··· Given entries

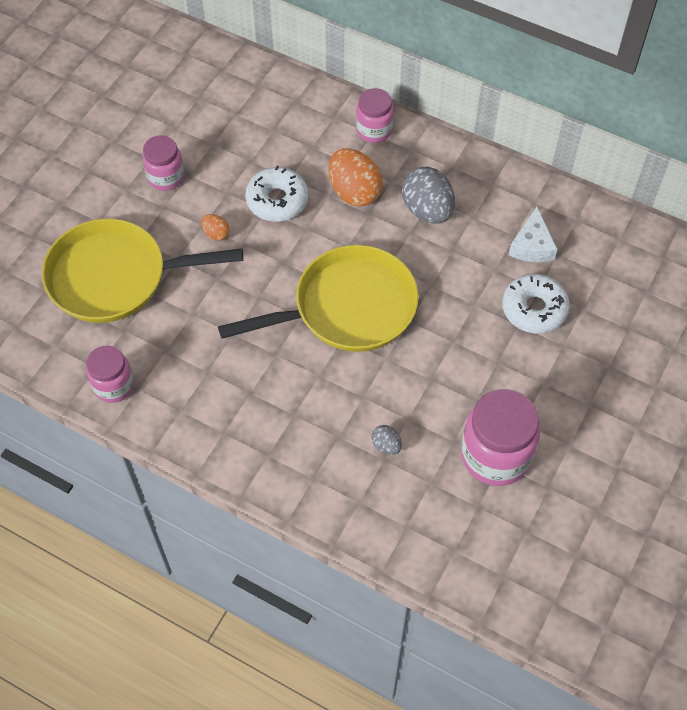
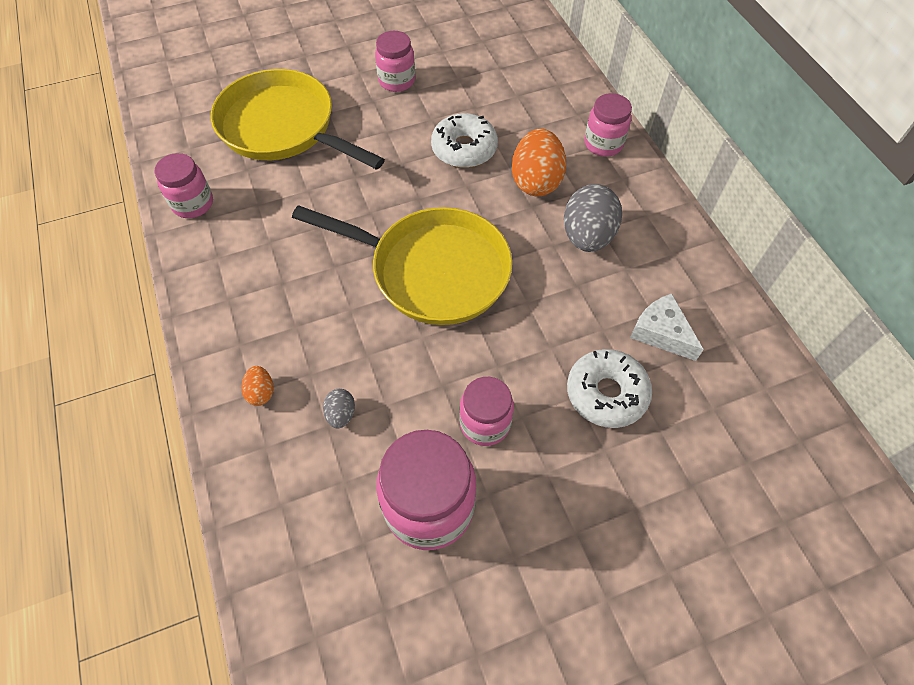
camera: 40 degrees right, 0 degrees up
(216, 234) = (389, 143): orange egg -> orange egg (261, 392)
(480, 382) = (485, 423): none -> pink jar
(532, 245) = (661, 333): white cheese -> white cheese turned 90 degrees clockwise

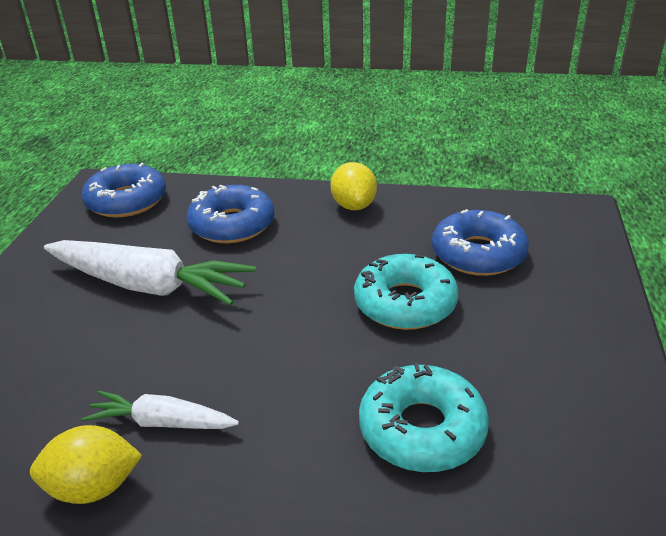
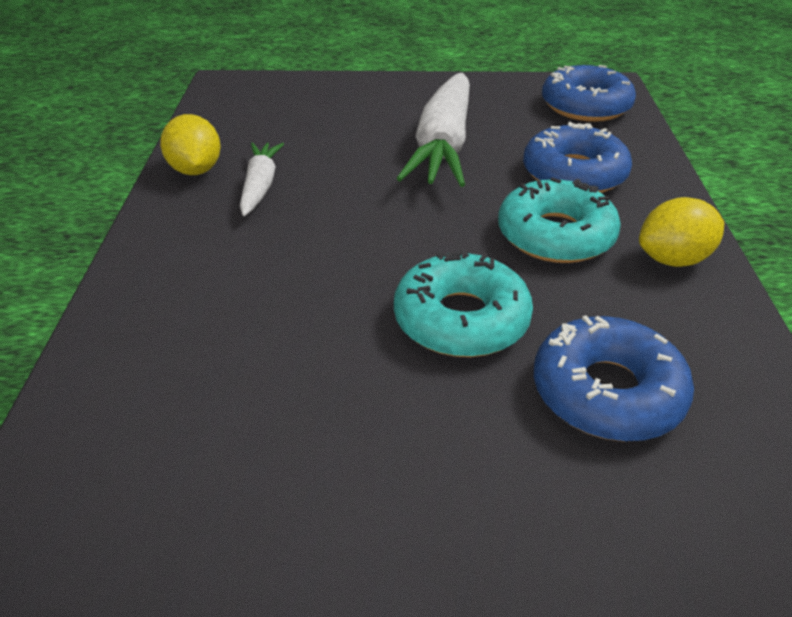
camera: 80 degrees right, 5 degrees up
(422, 429) = (244, 341): turquoise donut -> turquoise donut (555, 235)

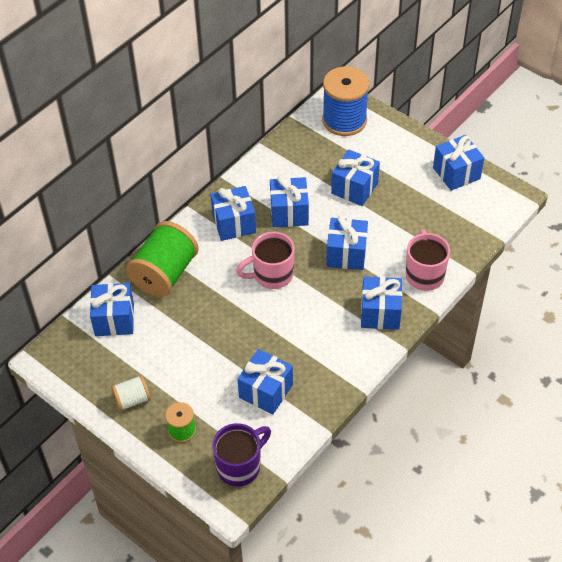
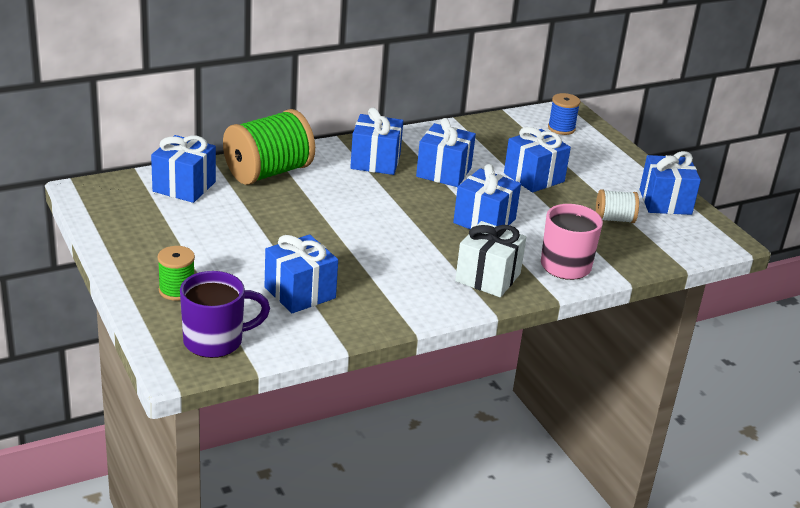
camera: 20 degrees right, 20 degrees down
(132, 400) = (145, 249): white spool -> white spool (614, 219)
(272, 275) = (384, 210): pink mug -> none
(344, 120) = (561, 128): blue spool -> blue spool, size x0.51
(380, 313) = (488, 277): blue gift -> white gift

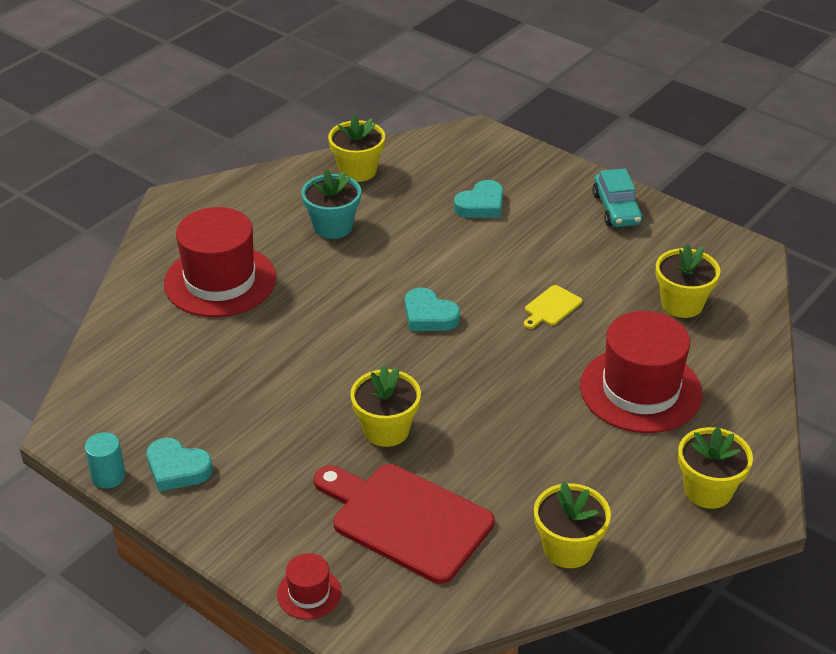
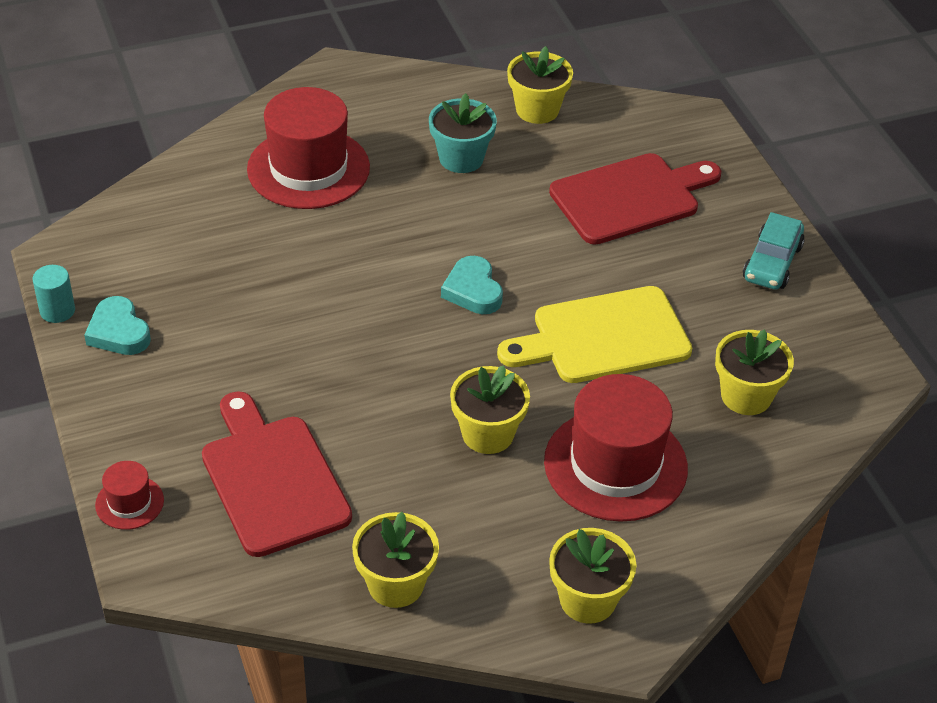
camera: 30 degrees right, 5 degrees up
(386, 430) = (331, 385): yellow flower pot -> yellow flower pot (488, 434)
(481, 205) = (630, 198): turquoise heart -> red cutting board
(551, 307) = (603, 337): yellow cutting board -> yellow cutting board, size x2.30

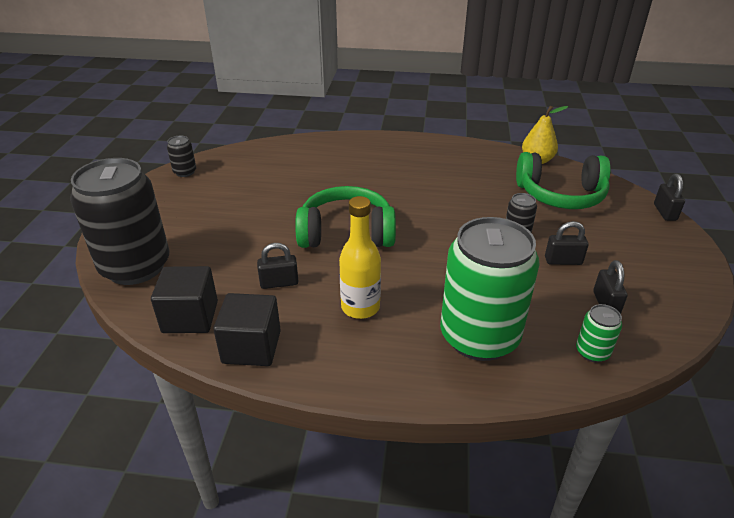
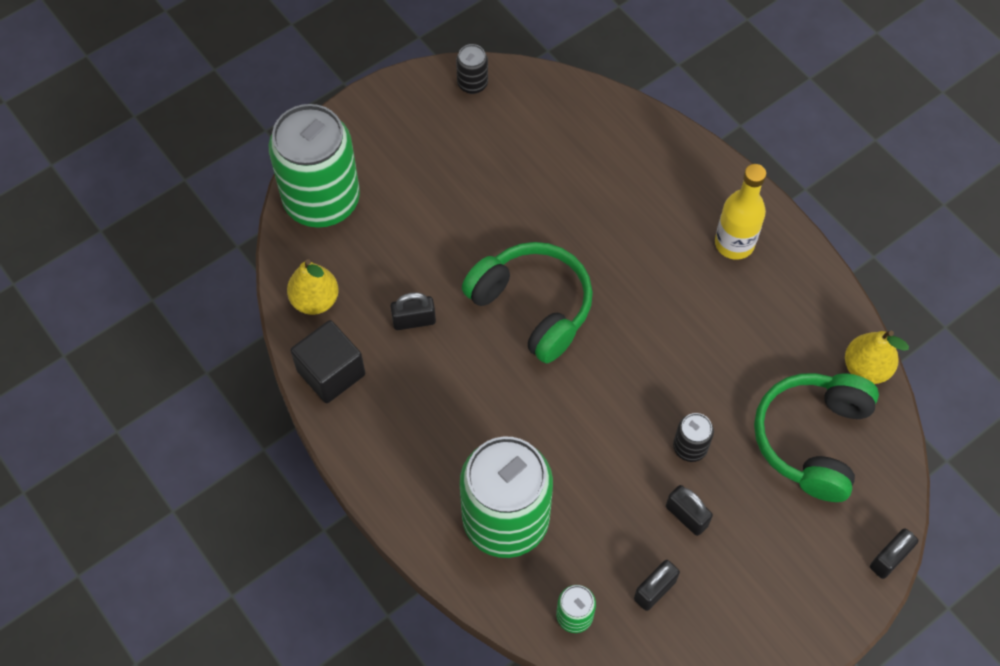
camera: 45 degrees right, 25 degrees up
(135, 266) = (322, 200): black can -> green can
(190, 317) = (315, 300): black cube -> yellow pear
(279, 283) = (414, 320): black padlock -> black padlock turned 45 degrees counterclockwise
(360, 307) = (449, 406): yellow bottle -> yellow bottle (734, 243)
(560, 195) = (812, 439): green headphones -> green headphones turned 60 degrees clockwise

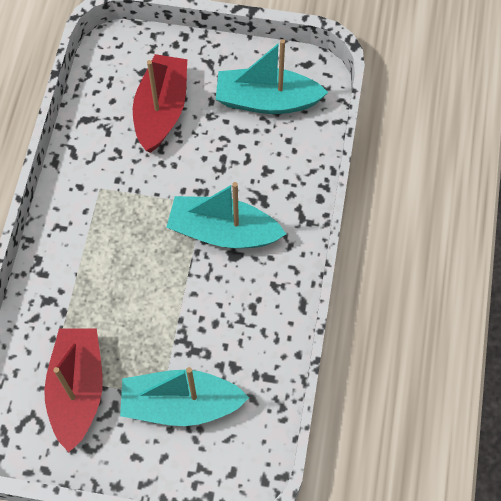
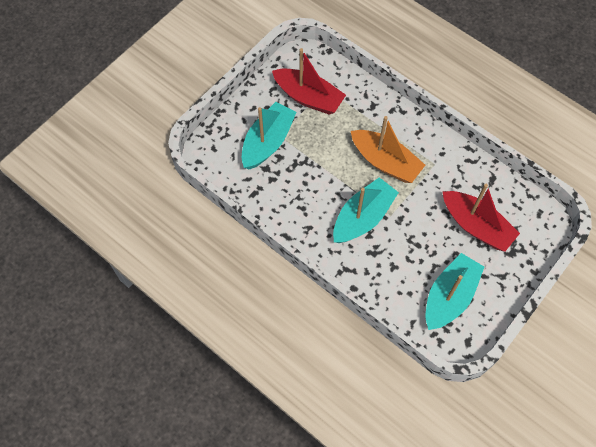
camera: 120 degrees right, 0 degrees up
(129, 244) = (385, 162): none -> orange boat

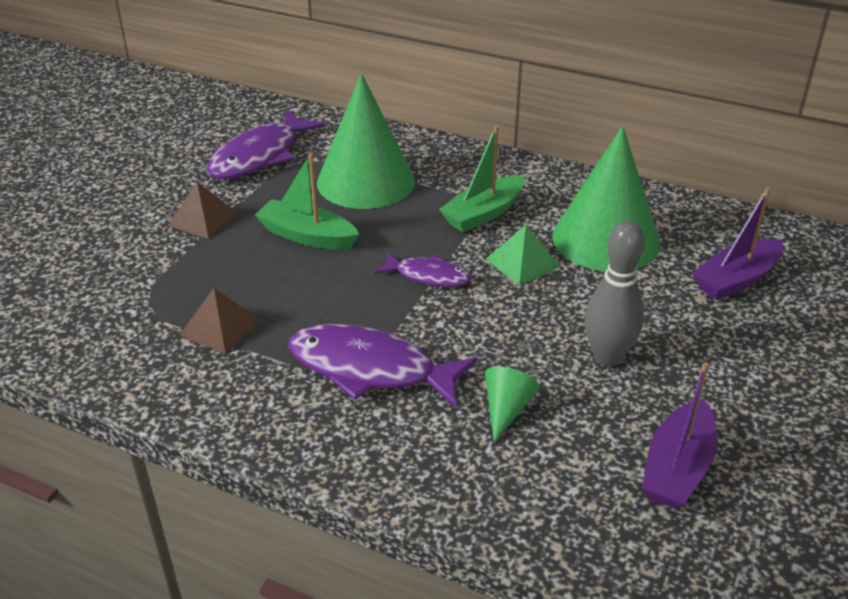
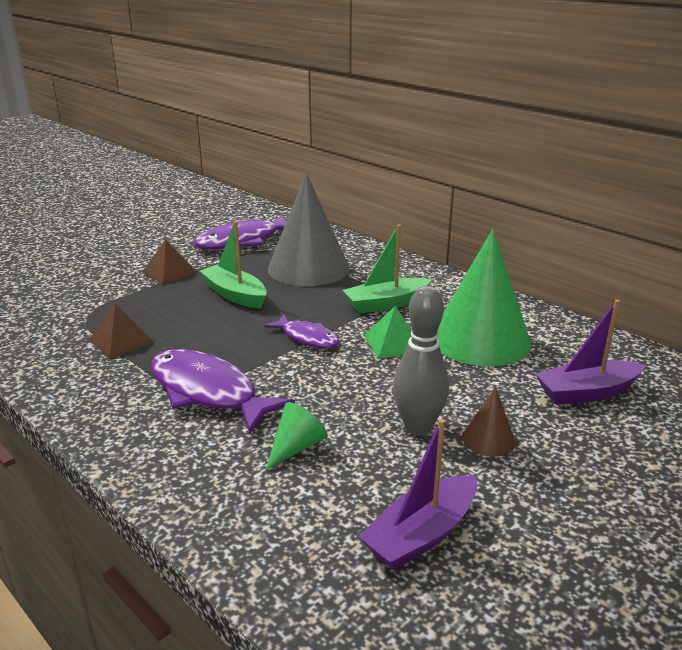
camera: 20 degrees right, 10 degrees down
(366, 181) = (308, 268): green cone -> grey cone
(678, 353) = (488, 439): none -> brown cone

······

From the records above, extract the lines from the one holding "(422, 429) = (244, 341): turquoise" through the one holding "camera: 30 degrees right, 5 degrees up", word for word; omit the pictures.

The completed task:
(422, 429) = (244, 341): turquoise donut -> turquoise donut (555, 235)

camera: 20 degrees right, 20 degrees down
(132, 400) = (145, 249): white spool -> white spool (614, 219)
(272, 275) = (384, 210): pink mug -> none
(344, 120) = (561, 128): blue spool -> blue spool, size x0.51
(380, 313) = (488, 277): blue gift -> white gift

camera: 30 degrees right, 5 degrees up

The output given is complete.